* start Dataset rows *

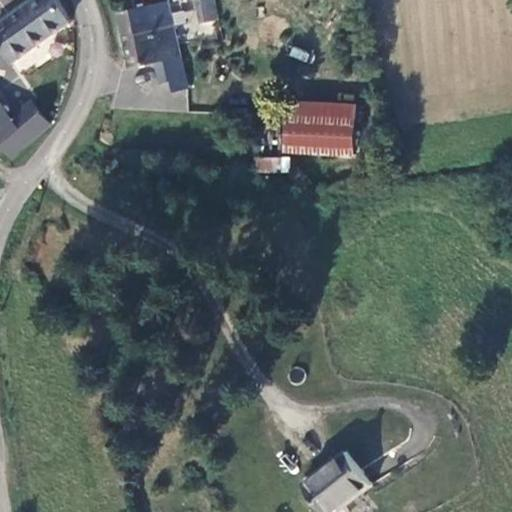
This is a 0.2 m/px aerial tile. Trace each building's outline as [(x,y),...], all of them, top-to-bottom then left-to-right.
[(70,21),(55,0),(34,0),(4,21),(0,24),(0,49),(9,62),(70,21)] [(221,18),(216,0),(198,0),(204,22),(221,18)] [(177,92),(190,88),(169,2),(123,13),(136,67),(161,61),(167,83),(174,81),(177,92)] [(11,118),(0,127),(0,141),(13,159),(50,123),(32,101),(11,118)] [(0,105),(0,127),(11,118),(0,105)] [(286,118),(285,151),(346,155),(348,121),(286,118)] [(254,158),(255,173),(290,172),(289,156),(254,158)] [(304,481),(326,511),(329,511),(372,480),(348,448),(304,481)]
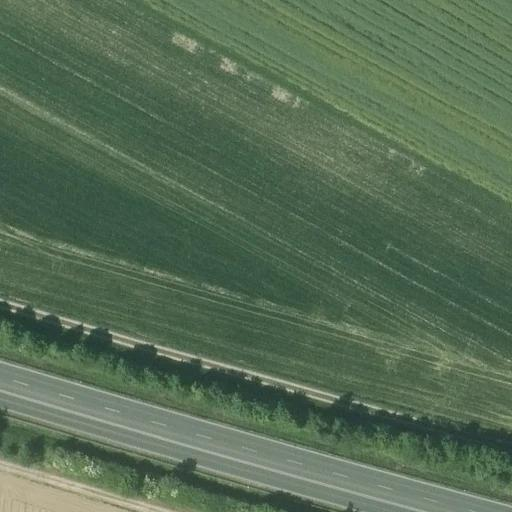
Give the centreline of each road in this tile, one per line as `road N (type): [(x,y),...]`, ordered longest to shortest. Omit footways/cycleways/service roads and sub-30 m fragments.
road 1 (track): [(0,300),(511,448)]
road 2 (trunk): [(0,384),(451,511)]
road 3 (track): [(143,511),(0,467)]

* end Dataset rows *

(Problem details):
Please reproduce, character for character, everything from the line containing "Give the centreline" down to the end of the records, with that first line and the final line both included.

(Answer to the task):
Give the centreline of each road in this tile, one per line as `road N (type): [(x,y),...]`, ordered longest to shortest. Omit footways/cycleways/service roads and sub-30 m fragments.
road 1 (track): [(0,300),(511,448)]
road 2 (trunk): [(0,384),(451,511)]
road 3 (track): [(143,511),(0,467)]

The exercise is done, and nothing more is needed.